Show every line in the rows below that contains the string "kern", matching case exactly.
## Start Record excerpts
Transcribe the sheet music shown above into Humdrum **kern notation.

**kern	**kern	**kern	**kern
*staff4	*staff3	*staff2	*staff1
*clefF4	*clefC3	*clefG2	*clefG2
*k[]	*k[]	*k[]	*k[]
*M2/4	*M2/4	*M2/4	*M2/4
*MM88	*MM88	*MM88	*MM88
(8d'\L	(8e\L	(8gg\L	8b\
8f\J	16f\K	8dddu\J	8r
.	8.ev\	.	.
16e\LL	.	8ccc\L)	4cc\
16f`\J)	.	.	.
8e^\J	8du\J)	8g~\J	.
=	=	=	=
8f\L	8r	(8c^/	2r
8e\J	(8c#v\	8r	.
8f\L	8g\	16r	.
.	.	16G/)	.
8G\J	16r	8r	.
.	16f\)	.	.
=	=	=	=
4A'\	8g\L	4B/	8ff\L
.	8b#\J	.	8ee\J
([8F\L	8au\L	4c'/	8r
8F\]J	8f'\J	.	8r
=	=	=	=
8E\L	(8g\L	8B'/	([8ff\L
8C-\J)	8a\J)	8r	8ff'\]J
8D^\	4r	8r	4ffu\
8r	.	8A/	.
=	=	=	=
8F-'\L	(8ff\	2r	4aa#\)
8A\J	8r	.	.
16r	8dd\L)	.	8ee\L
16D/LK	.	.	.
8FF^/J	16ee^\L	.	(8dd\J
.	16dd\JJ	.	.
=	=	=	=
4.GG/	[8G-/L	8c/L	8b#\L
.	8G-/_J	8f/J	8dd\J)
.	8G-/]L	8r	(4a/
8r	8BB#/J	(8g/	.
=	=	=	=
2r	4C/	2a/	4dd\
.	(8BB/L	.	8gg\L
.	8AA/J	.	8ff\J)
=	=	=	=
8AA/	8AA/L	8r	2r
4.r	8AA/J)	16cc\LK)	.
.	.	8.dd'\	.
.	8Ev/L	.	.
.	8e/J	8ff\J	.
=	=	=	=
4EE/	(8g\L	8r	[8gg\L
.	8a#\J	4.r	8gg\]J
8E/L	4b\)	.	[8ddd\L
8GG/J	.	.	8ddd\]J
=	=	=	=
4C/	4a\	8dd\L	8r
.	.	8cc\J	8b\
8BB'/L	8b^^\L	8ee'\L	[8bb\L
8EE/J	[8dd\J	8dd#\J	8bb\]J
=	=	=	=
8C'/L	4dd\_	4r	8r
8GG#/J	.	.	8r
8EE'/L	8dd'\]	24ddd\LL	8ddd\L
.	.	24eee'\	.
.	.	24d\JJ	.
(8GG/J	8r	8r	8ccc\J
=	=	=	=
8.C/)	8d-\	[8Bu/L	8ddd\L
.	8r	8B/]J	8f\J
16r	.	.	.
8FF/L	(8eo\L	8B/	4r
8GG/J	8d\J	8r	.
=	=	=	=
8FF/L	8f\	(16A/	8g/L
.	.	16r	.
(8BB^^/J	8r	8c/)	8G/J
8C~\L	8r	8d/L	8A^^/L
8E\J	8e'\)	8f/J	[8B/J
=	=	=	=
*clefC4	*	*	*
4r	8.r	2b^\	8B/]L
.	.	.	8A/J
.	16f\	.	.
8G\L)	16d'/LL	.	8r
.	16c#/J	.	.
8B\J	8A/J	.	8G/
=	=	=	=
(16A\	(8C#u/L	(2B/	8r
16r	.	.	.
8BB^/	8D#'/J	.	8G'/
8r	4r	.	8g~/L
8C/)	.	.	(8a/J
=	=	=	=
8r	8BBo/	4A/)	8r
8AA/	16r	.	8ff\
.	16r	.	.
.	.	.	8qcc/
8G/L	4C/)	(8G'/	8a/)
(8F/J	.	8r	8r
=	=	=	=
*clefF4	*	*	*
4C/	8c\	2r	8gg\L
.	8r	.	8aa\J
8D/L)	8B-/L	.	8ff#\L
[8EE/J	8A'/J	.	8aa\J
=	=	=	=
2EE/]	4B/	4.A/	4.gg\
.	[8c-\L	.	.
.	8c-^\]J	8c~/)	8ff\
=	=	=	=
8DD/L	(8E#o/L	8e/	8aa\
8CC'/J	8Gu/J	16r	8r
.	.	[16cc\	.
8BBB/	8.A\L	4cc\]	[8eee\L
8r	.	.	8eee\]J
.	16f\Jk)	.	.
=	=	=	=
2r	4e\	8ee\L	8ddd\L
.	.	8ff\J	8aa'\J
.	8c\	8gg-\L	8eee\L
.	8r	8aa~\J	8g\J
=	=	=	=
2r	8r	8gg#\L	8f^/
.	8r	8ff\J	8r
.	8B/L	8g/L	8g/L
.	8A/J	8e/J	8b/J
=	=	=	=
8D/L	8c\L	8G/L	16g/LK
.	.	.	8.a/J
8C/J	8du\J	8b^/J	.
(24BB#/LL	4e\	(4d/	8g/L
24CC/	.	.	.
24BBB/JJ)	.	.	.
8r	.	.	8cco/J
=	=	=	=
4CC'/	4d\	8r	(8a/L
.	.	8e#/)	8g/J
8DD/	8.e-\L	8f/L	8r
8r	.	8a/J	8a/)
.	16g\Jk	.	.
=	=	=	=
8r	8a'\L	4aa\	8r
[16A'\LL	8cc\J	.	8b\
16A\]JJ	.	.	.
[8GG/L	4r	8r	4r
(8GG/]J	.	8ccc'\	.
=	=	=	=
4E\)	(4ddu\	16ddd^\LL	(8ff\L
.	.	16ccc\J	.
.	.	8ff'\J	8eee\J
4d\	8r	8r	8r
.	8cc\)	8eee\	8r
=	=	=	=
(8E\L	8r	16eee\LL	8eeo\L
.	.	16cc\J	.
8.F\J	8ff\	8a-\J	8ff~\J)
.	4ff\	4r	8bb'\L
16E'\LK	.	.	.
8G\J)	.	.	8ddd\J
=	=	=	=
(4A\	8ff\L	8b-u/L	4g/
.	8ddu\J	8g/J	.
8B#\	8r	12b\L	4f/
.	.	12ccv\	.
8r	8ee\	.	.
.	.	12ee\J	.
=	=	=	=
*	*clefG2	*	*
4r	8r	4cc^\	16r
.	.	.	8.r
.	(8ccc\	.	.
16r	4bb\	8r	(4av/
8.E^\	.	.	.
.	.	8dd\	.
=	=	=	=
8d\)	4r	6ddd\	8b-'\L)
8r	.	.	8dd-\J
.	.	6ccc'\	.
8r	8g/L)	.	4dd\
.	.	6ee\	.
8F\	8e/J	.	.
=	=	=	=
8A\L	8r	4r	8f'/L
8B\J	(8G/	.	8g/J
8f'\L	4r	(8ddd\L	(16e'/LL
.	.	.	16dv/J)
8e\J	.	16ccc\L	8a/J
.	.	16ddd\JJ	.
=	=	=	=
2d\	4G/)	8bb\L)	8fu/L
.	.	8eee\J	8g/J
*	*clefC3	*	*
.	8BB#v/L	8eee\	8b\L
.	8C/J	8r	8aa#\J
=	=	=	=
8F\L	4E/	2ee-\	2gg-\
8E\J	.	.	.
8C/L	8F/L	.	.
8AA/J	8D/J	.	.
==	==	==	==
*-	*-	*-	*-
## End Record excerpts
### Task answer
Transcribe the sheet music shown above into Humdrum **kern notation.
**kern	**kern	**kern	**kern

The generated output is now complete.